BEGIN Task data
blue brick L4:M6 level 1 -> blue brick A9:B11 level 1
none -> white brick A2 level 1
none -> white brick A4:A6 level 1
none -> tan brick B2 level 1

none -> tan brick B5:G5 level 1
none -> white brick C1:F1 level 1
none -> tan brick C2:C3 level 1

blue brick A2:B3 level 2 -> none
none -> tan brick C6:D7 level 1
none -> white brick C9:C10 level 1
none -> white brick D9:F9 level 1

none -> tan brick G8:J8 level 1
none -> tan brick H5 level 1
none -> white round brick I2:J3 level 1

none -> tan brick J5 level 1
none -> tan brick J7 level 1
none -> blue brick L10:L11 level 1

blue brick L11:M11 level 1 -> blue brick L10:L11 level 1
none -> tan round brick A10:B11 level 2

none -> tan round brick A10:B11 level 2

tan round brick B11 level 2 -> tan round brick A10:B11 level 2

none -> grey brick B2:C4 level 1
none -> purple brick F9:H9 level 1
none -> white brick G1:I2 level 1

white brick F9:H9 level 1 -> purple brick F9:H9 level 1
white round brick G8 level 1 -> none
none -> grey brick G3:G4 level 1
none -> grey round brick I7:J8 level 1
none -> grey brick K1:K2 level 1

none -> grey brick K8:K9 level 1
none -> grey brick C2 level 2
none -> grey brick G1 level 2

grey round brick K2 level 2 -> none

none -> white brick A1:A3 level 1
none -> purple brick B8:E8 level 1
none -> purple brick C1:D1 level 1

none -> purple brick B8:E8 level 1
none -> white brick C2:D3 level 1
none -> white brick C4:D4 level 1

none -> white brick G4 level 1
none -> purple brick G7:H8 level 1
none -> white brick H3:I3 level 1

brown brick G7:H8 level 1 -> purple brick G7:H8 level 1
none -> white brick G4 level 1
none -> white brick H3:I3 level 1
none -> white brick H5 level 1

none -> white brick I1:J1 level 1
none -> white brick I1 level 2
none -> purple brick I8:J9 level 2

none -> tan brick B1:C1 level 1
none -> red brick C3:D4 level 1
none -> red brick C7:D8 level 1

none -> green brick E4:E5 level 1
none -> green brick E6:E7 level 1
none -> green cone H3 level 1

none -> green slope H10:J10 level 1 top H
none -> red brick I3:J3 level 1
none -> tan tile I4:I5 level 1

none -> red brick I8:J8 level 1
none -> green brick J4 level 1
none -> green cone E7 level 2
END Task data
Print the lines of the material, exactly and only, from the line that contains "none -> white brick C4:D4 level 1" down to and including the final line.

none -> white brick C4:D4 level 1

none -> white brick G4 level 1
none -> purple brick G7:H8 level 1
none -> white brick H3:I3 level 1

brown brick G7:H8 level 1 -> purple brick G7:H8 level 1
none -> white brick G4 level 1
none -> white brick H3:I3 level 1
none -> white brick H5 level 1

none -> white brick I1:J1 level 1
none -> white brick I1 level 2
none -> purple brick I8:J9 level 2

none -> tan brick B1:C1 level 1
none -> red brick C3:D4 level 1
none -> red brick C7:D8 level 1

none -> green brick E4:E5 level 1
none -> green brick E6:E7 level 1
none -> green cone H3 level 1

none -> green slope H10:J10 level 1 top H
none -> red brick I3:J3 level 1
none -> tan tile I4:I5 level 1

none -> red brick I8:J8 level 1
none -> green brick J4 level 1
none -> green cone E7 level 2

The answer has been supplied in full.